» What to work on
Please transcribe the data below in full, word for word, without the images.

» Source data
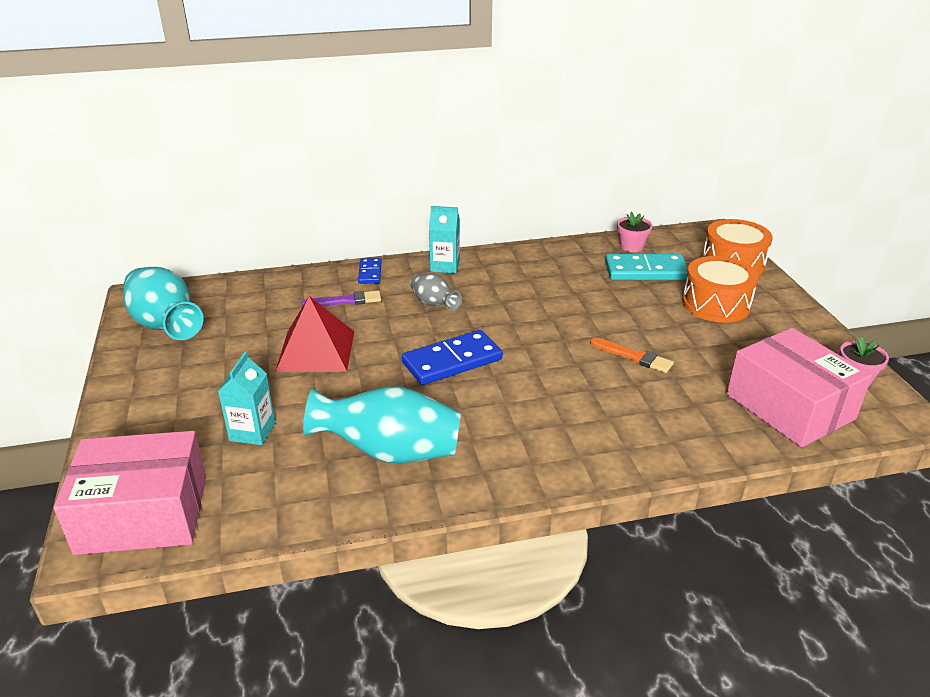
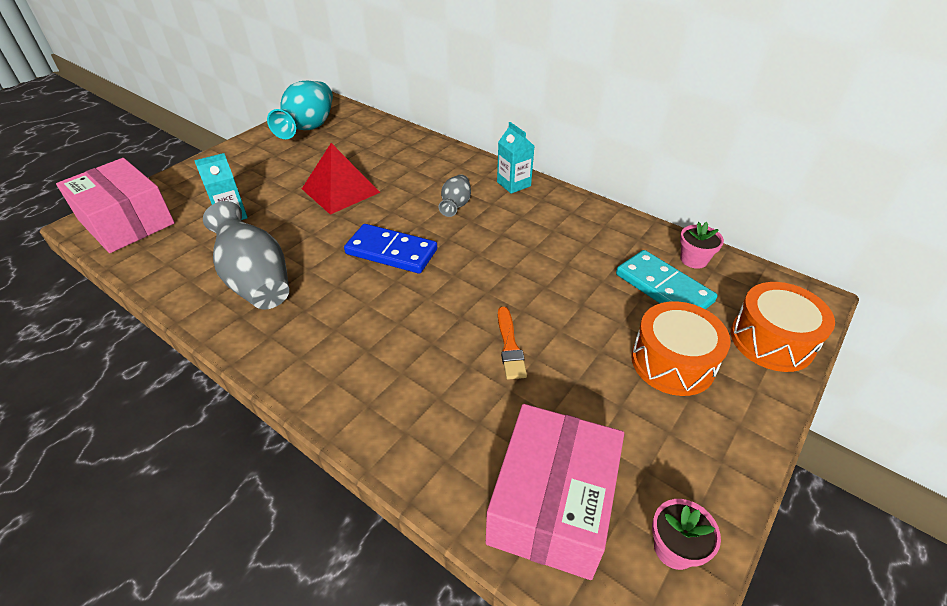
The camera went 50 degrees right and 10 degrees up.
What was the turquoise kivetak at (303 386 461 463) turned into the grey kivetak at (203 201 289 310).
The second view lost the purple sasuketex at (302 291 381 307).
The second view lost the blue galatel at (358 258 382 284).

» Reply
The camera went 50 degrees right and 10 degrees up.
What was the turquoise kivetak at (303 386 461 463) turned into the grey kivetak at (203 201 289 310).
The second view lost the purple sasuketex at (302 291 381 307).
The second view lost the blue galatel at (358 258 382 284).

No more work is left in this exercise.